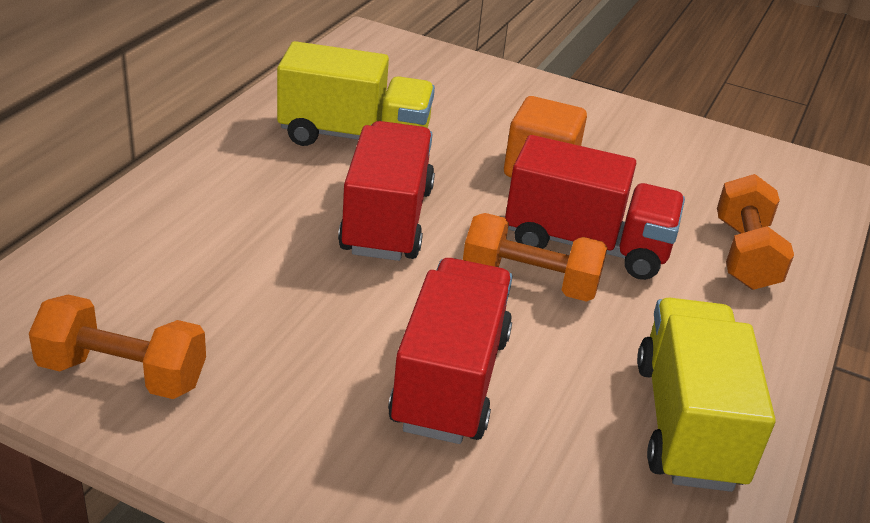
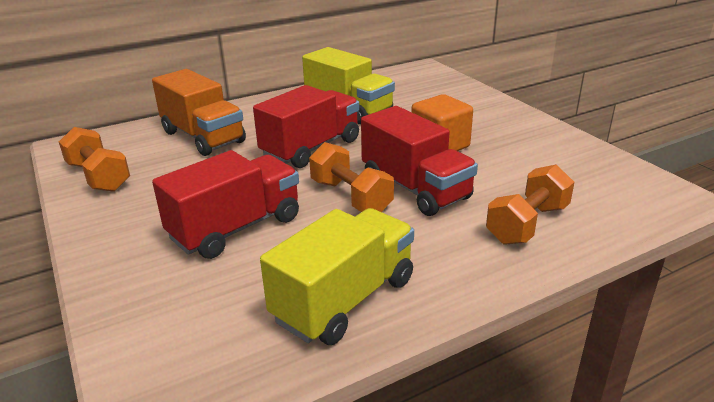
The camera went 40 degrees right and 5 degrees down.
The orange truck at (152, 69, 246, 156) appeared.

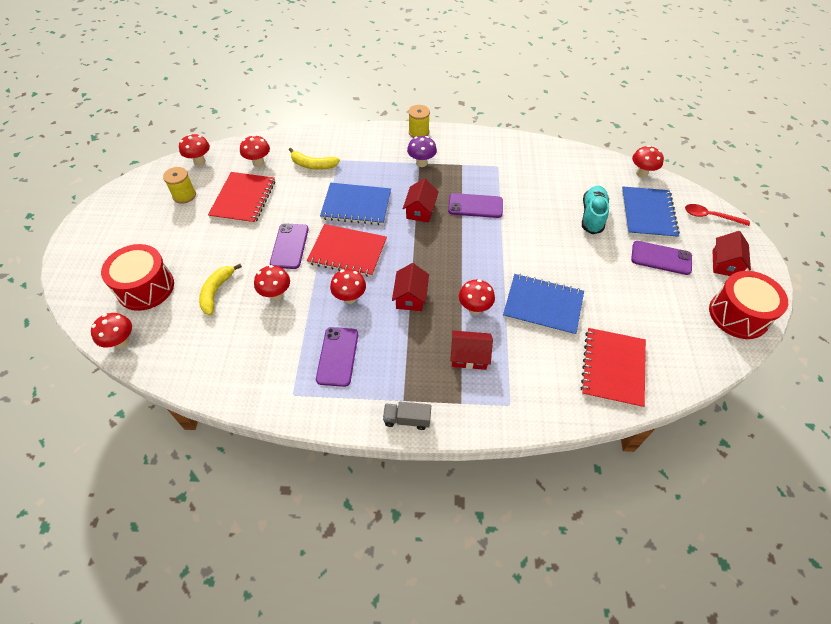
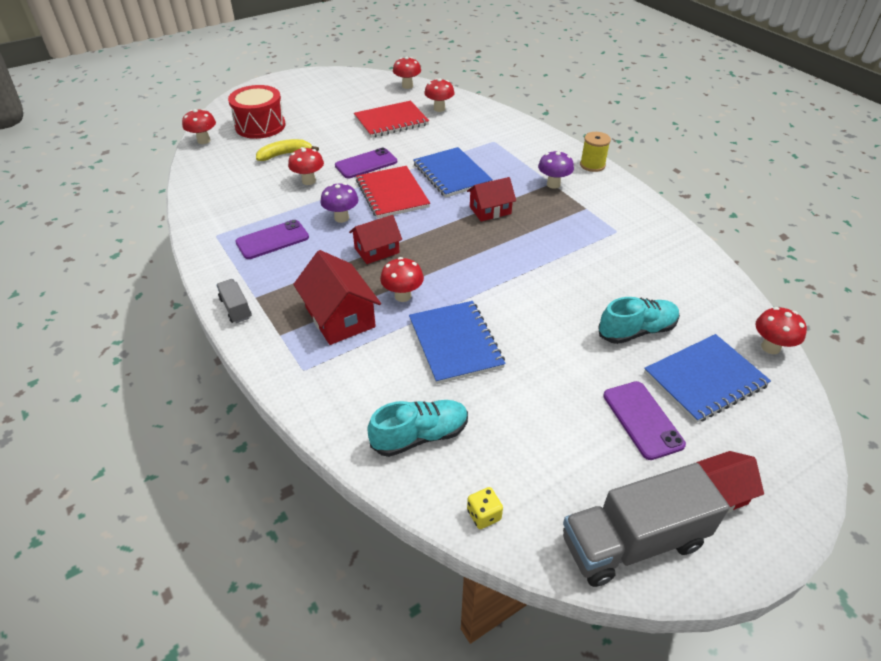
The camera went 55 degrees right and 10 degrees down.
The yellow spool at (163, 167, 196, 204) disappeared.
The yellow banana at (289, 148, 340, 170) disappeared.
The red mushroom at (330, 269, 366, 304) became the purple mushroom at (320, 183, 359, 223).
The purple phone at (448, 193, 503, 218) disappeared.
The red house at (450, 331, 493, 370) changed to 1.52 times the size.
The red notebook at (581, 328, 646, 408) was replaced by the turquoise shoe at (367, 400, 468, 457).
The red spoon at (685, 204, 750, 226) disappeared.
The red drum at (709, 271, 788, 339) was replaced by the grey truck at (563, 463, 730, 587).
The yellow dice at (467, 487, 503, 529) appeared.

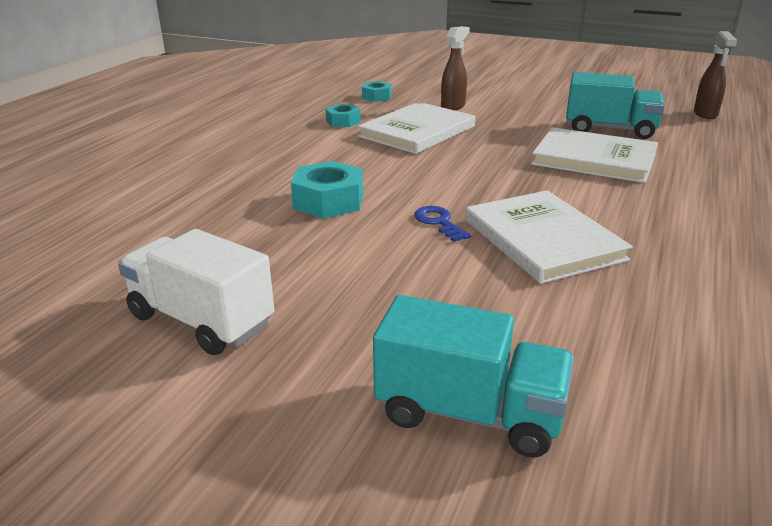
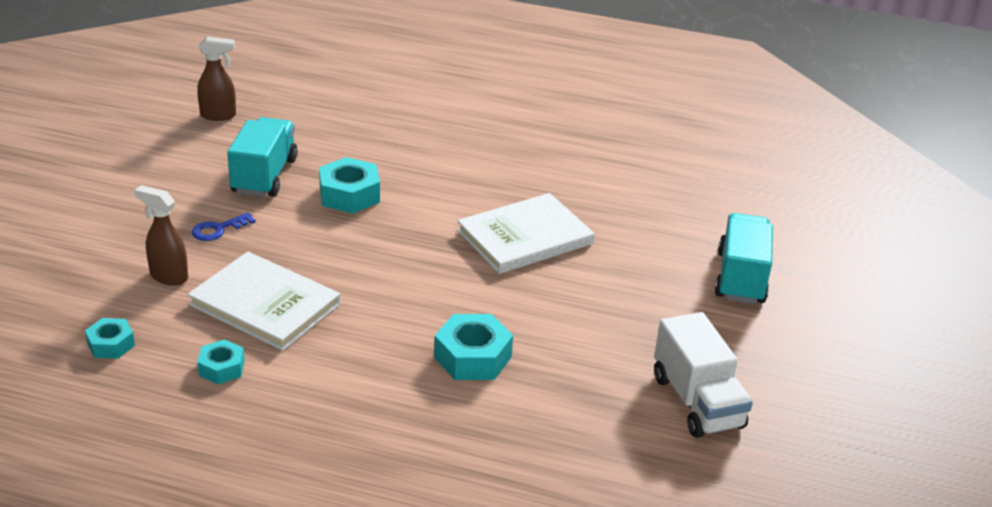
The camera went 100 degrees left and 5 degrees up.
The white truck at (118, 229, 274, 355) turned 45 degrees counterclockwise.
The blue key moved from (414, 206, 471, 242) to (192, 212, 256, 241).
The white book at (531, 127, 658, 183) was replaced by the turquoise nut at (319, 157, 380, 214).

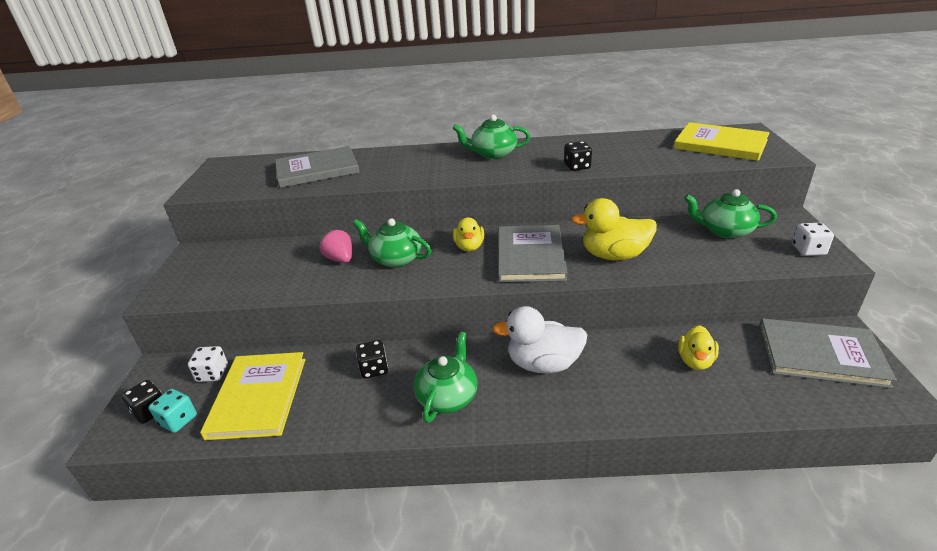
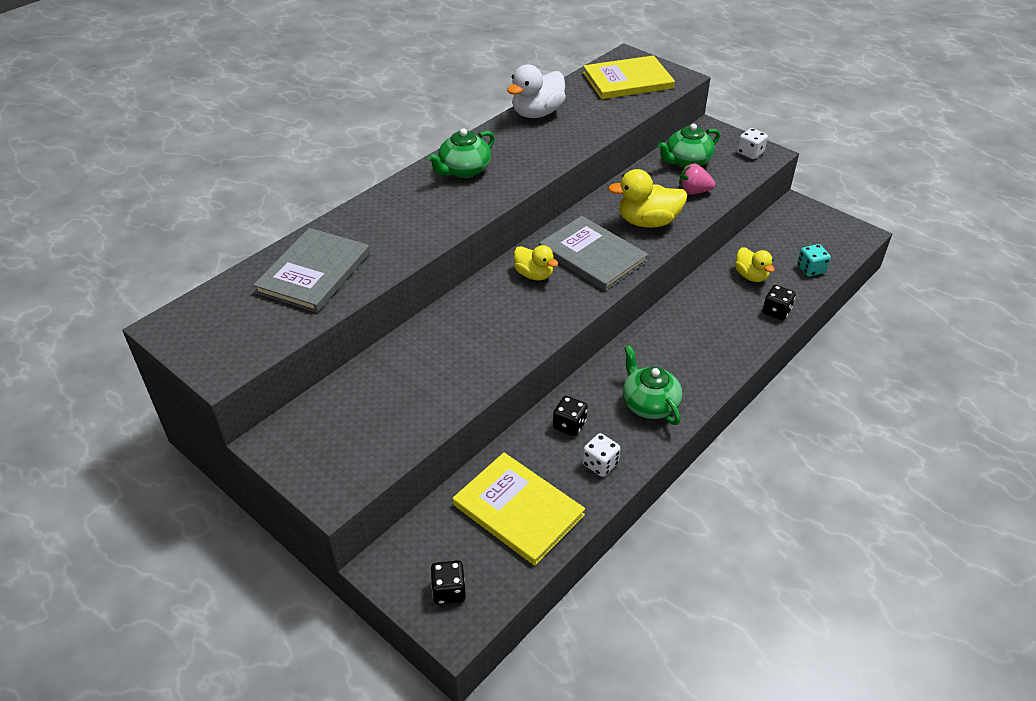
The camera went 50 degrees left and 10 degrees up.
The turquoise dice moved from (149, 389, 197, 433) to (797, 244, 831, 277).
The white dice moved from (188, 346, 228, 382) to (582, 433, 620, 477).
The pink strawberry moved from (320, 230, 352, 263) to (679, 164, 715, 195).
The green teapot at (353, 218, 432, 268) disappeared.
The white duck moved from (492, 306, 588, 373) to (507, 65, 566, 118).
The black dice moved from (564, 141, 592, 171) to (762, 285, 796, 321).
The yellow duck at (571, 198, 657, 260) turned 45 degrees clockwise.
The grey book at (760, 318, 897, 388) disappeared.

_Work order_. Without any of its pictures, the listing is to be repeated exactly as it stands.

_Task output_.
The camera went 40 degrees right and 5 degrees down.
The orange truck at (152, 69, 246, 156) appeared.

The camera went 55 degrees right and 10 degrees down.
The yellow spool at (163, 167, 196, 204) disappeared.
The yellow banana at (289, 148, 340, 170) disappeared.
The red mushroom at (330, 269, 366, 304) became the purple mushroom at (320, 183, 359, 223).
The purple phone at (448, 193, 503, 218) disappeared.
The red house at (450, 331, 493, 370) changed to 1.52 times the size.
The red notebook at (581, 328, 646, 408) was replaced by the turquoise shoe at (367, 400, 468, 457).
The red spoon at (685, 204, 750, 226) disappeared.
The red drum at (709, 271, 788, 339) was replaced by the grey truck at (563, 463, 730, 587).
The yellow dice at (467, 487, 503, 529) appeared.

The camera went 100 degrees left and 5 degrees up.
The white truck at (118, 229, 274, 355) turned 45 degrees counterclockwise.
The blue key moved from (414, 206, 471, 242) to (192, 212, 256, 241).
The white book at (531, 127, 658, 183) was replaced by the turquoise nut at (319, 157, 380, 214).

The camera went 50 degrees left and 10 degrees up.
The turquoise dice moved from (149, 389, 197, 433) to (797, 244, 831, 277).
The white dice moved from (188, 346, 228, 382) to (582, 433, 620, 477).
The pink strawberry moved from (320, 230, 352, 263) to (679, 164, 715, 195).
The green teapot at (353, 218, 432, 268) disappeared.
The white duck moved from (492, 306, 588, 373) to (507, 65, 566, 118).
The black dice moved from (564, 141, 592, 171) to (762, 285, 796, 321).
The yellow duck at (571, 198, 657, 260) turned 45 degrees clockwise.
The grey book at (760, 318, 897, 388) disappeared.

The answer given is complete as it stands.